Multi-step shape changes:
>>>

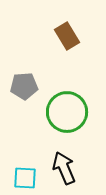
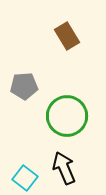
green circle: moved 4 px down
cyan square: rotated 35 degrees clockwise
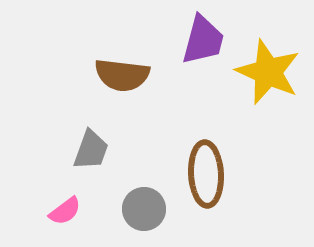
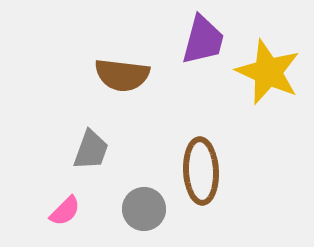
brown ellipse: moved 5 px left, 3 px up
pink semicircle: rotated 8 degrees counterclockwise
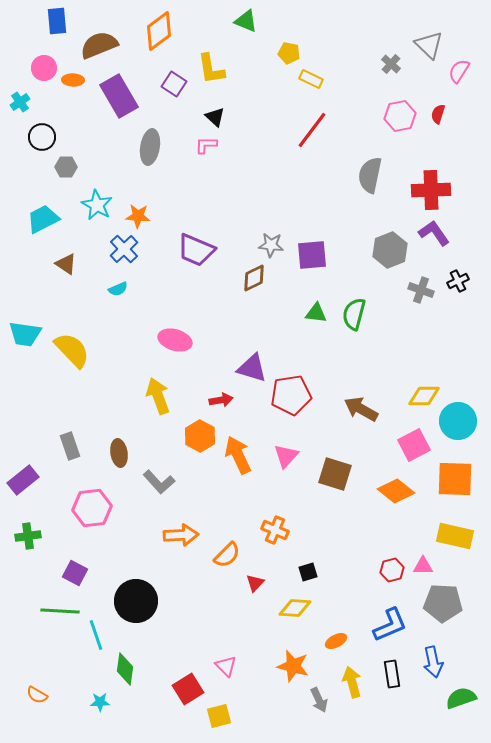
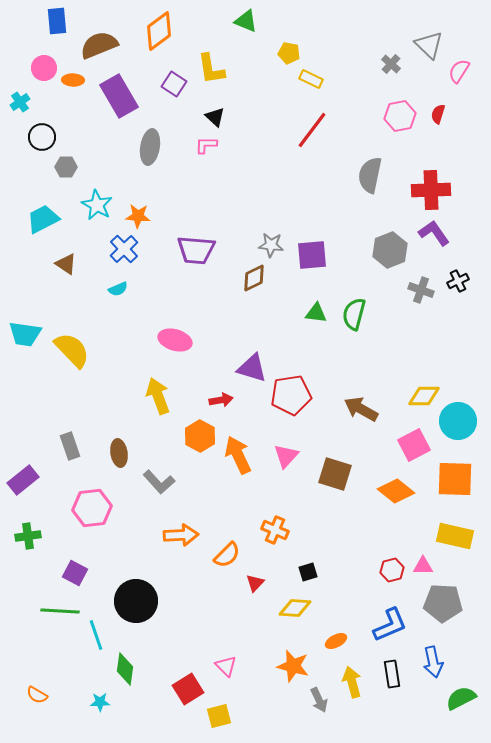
purple trapezoid at (196, 250): rotated 18 degrees counterclockwise
green semicircle at (461, 698): rotated 8 degrees counterclockwise
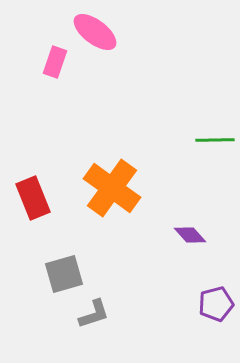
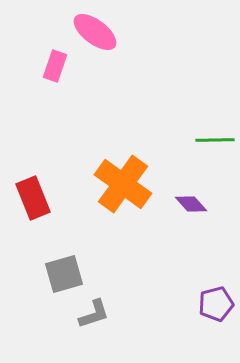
pink rectangle: moved 4 px down
orange cross: moved 11 px right, 4 px up
purple diamond: moved 1 px right, 31 px up
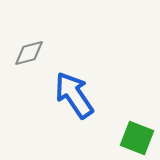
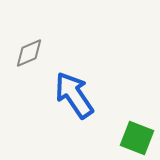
gray diamond: rotated 8 degrees counterclockwise
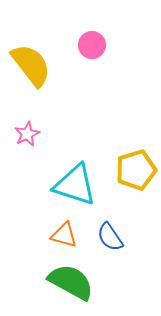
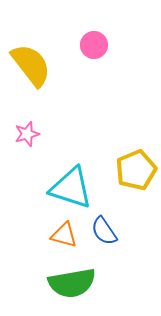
pink circle: moved 2 px right
pink star: rotated 10 degrees clockwise
yellow pentagon: rotated 6 degrees counterclockwise
cyan triangle: moved 4 px left, 3 px down
blue semicircle: moved 6 px left, 6 px up
green semicircle: moved 1 px right, 1 px down; rotated 141 degrees clockwise
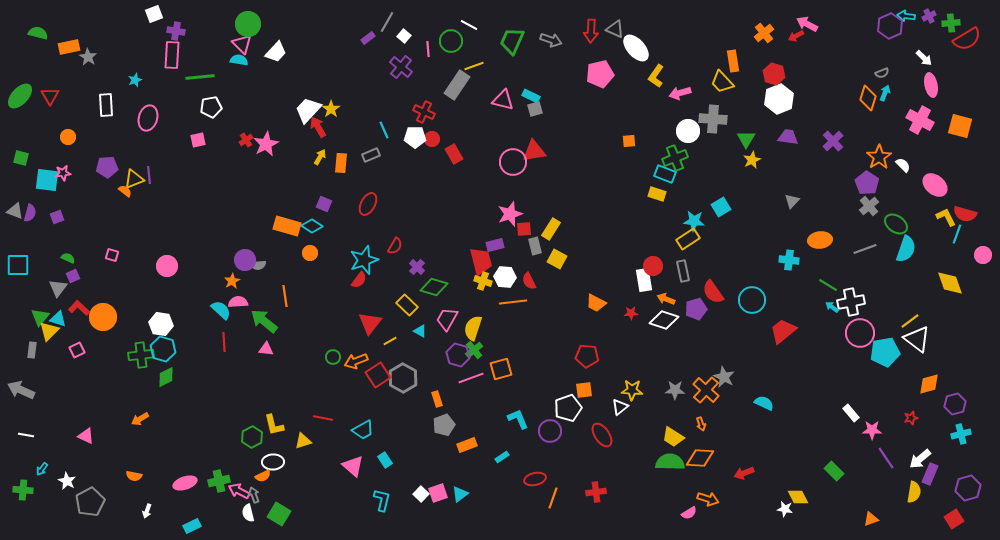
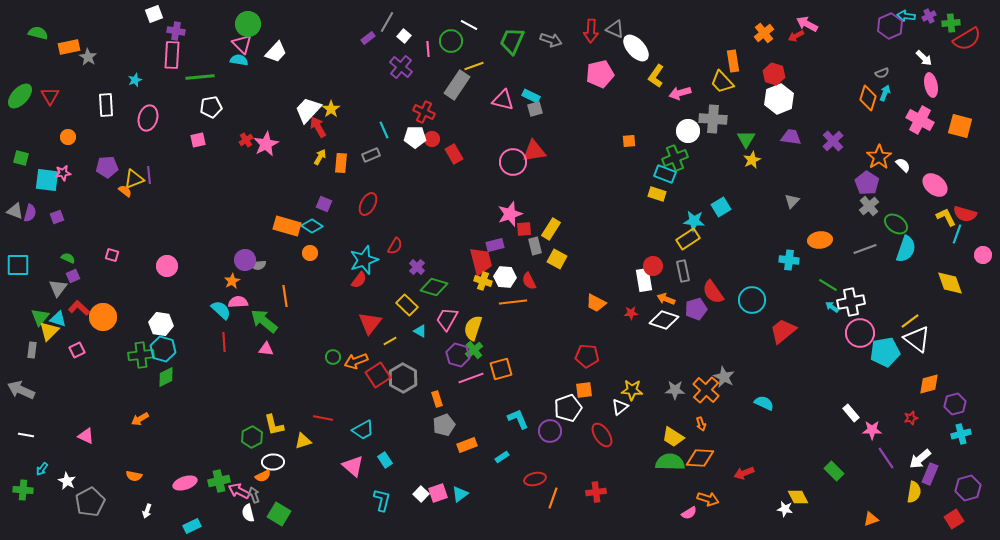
purple trapezoid at (788, 137): moved 3 px right
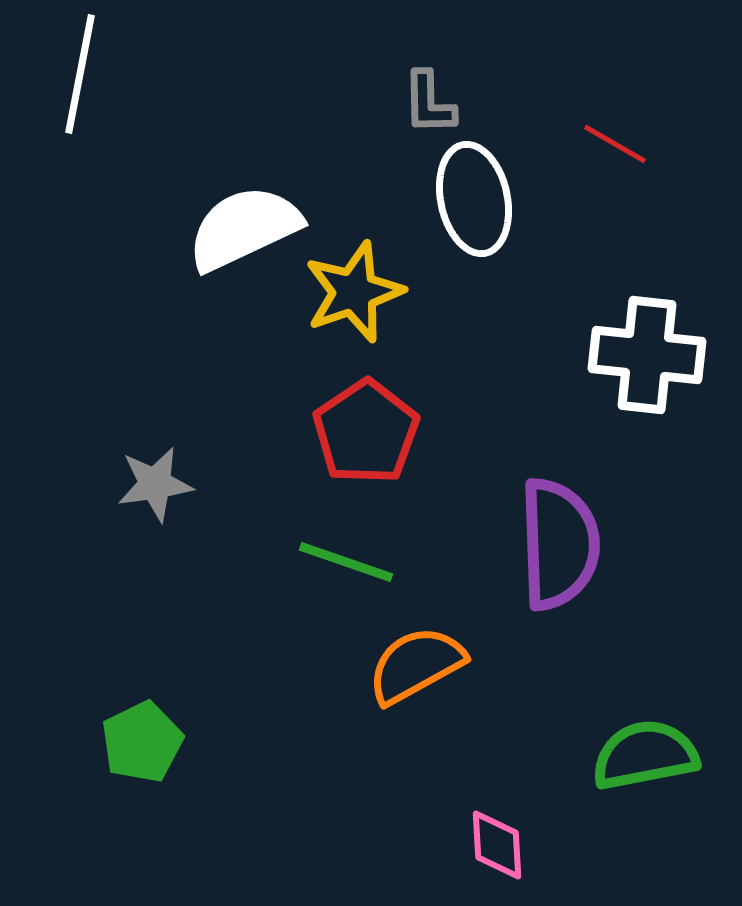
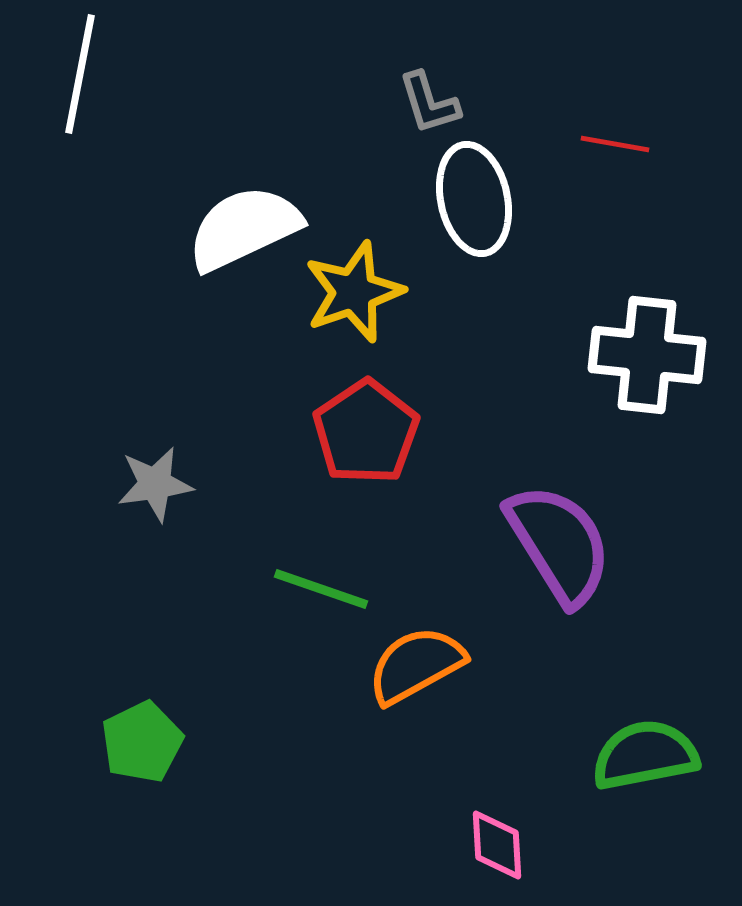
gray L-shape: rotated 16 degrees counterclockwise
red line: rotated 20 degrees counterclockwise
purple semicircle: rotated 30 degrees counterclockwise
green line: moved 25 px left, 27 px down
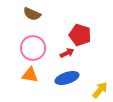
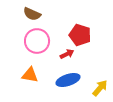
pink circle: moved 4 px right, 7 px up
red arrow: moved 1 px down
blue ellipse: moved 1 px right, 2 px down
yellow arrow: moved 2 px up
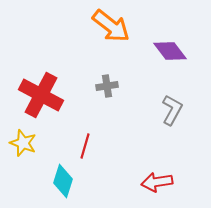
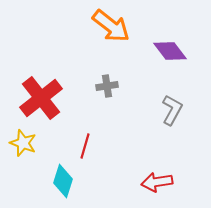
red cross: moved 3 px down; rotated 24 degrees clockwise
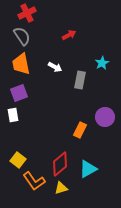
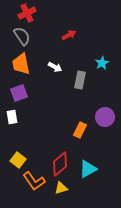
white rectangle: moved 1 px left, 2 px down
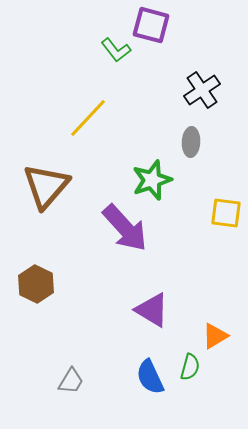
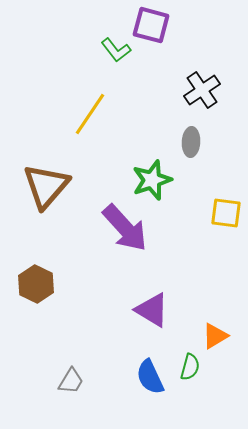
yellow line: moved 2 px right, 4 px up; rotated 9 degrees counterclockwise
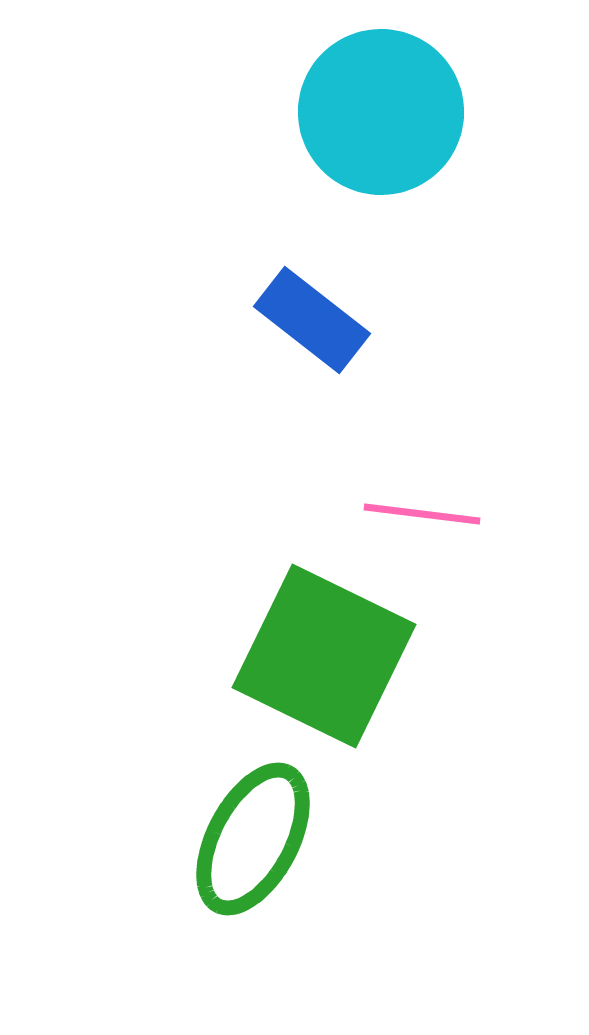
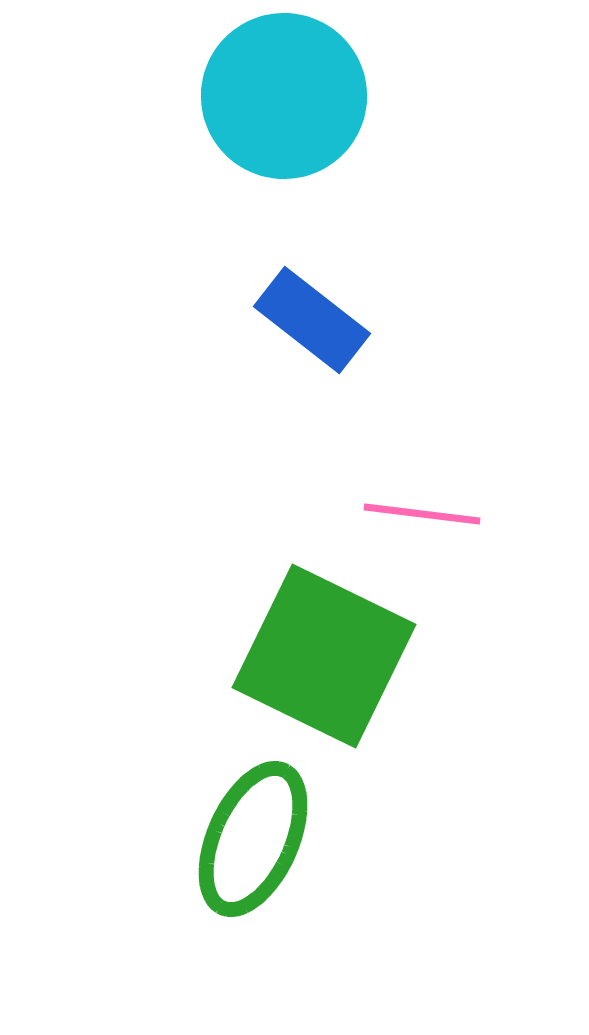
cyan circle: moved 97 px left, 16 px up
green ellipse: rotated 4 degrees counterclockwise
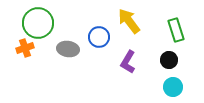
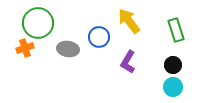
black circle: moved 4 px right, 5 px down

<<<

Check each line of the data above, and please copy the ones in which the string "yellow" occurs.

yellow pentagon: rotated 6 degrees counterclockwise
yellow arrow: moved 2 px up
yellow line: moved 2 px right, 4 px up; rotated 9 degrees counterclockwise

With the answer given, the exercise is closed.